## Provided material
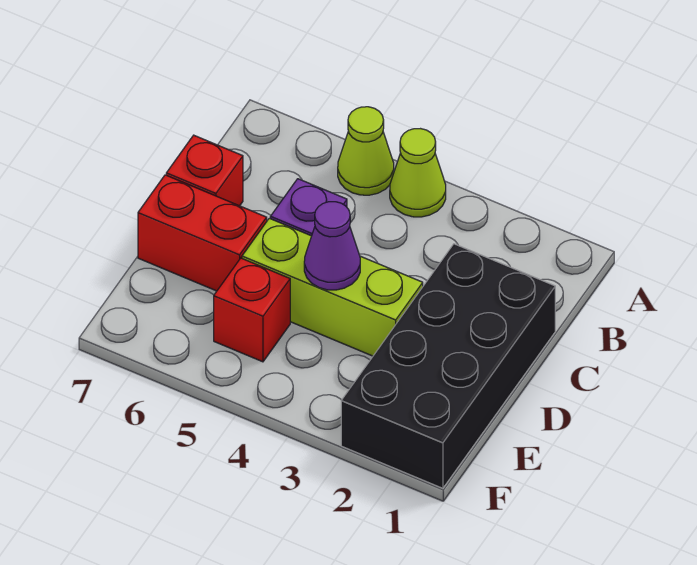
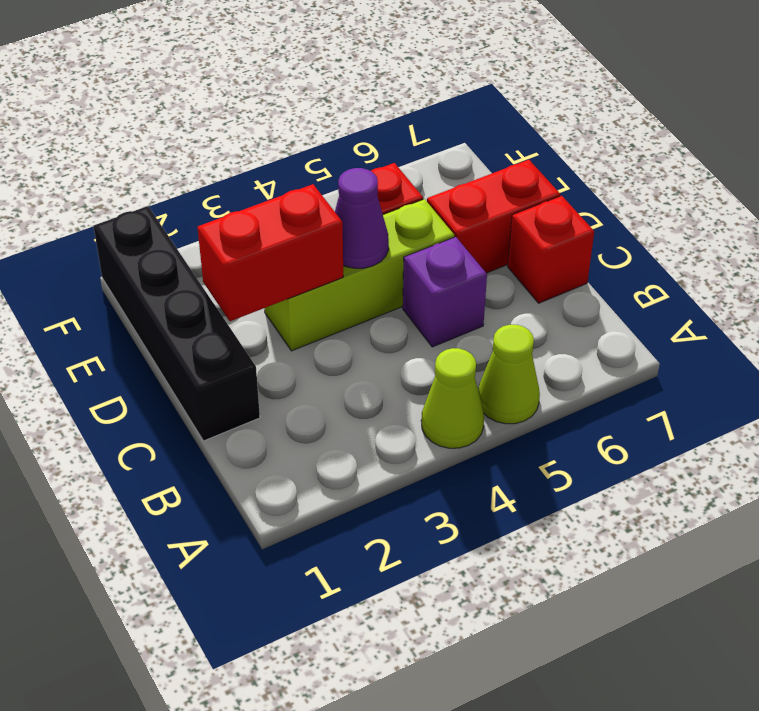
black brick C1:F2 level 1 -> black brick C1:F1 level 1
none -> red brick D2:D3 level 2

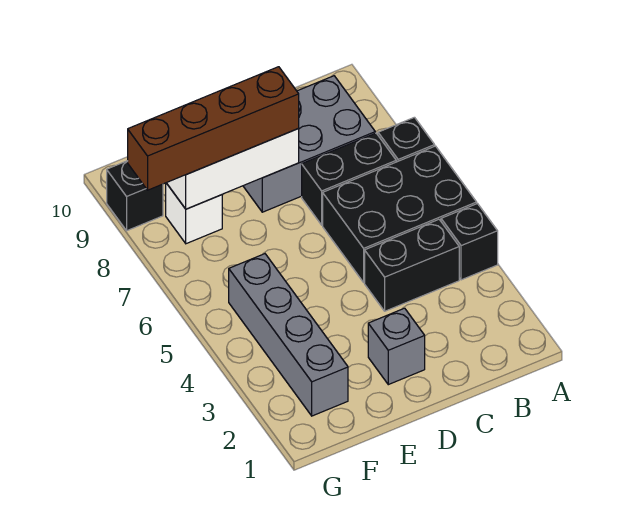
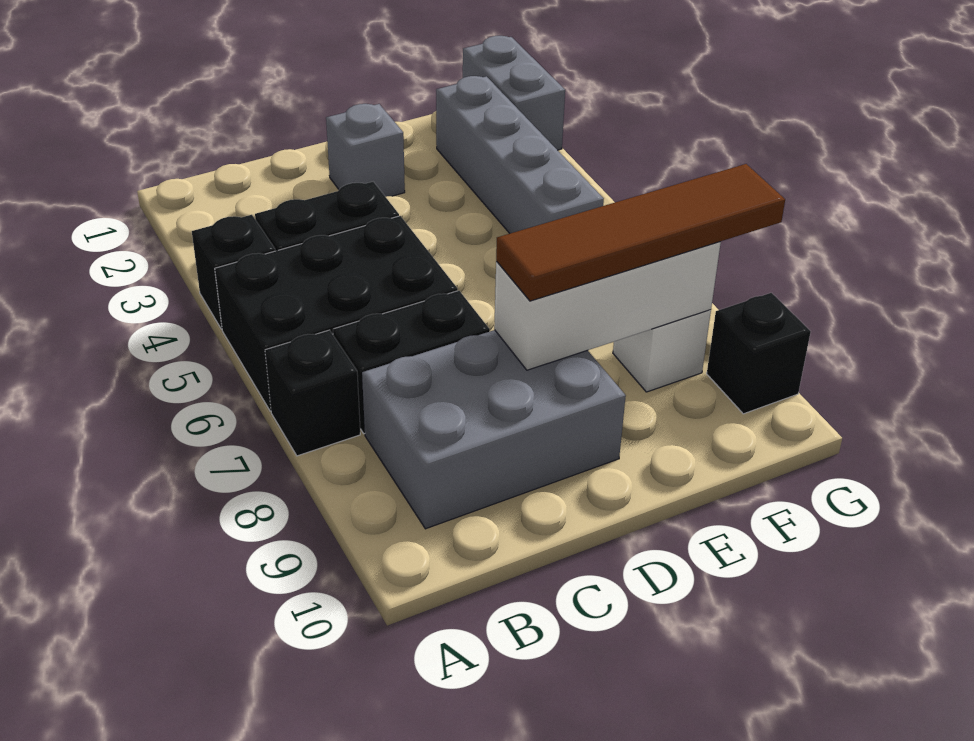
brown brick D8:G8 level 3 -> brown tile D8:G8 level 3
none -> grey brick G1:G2 level 1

## What you need to do
Return every line above word for word, minus images.

## Task result
black brick C1:F2 level 1 -> black brick C1:F1 level 1
none -> red brick D2:D3 level 2

brown brick D8:G8 level 3 -> brown tile D8:G8 level 3
none -> grey brick G1:G2 level 1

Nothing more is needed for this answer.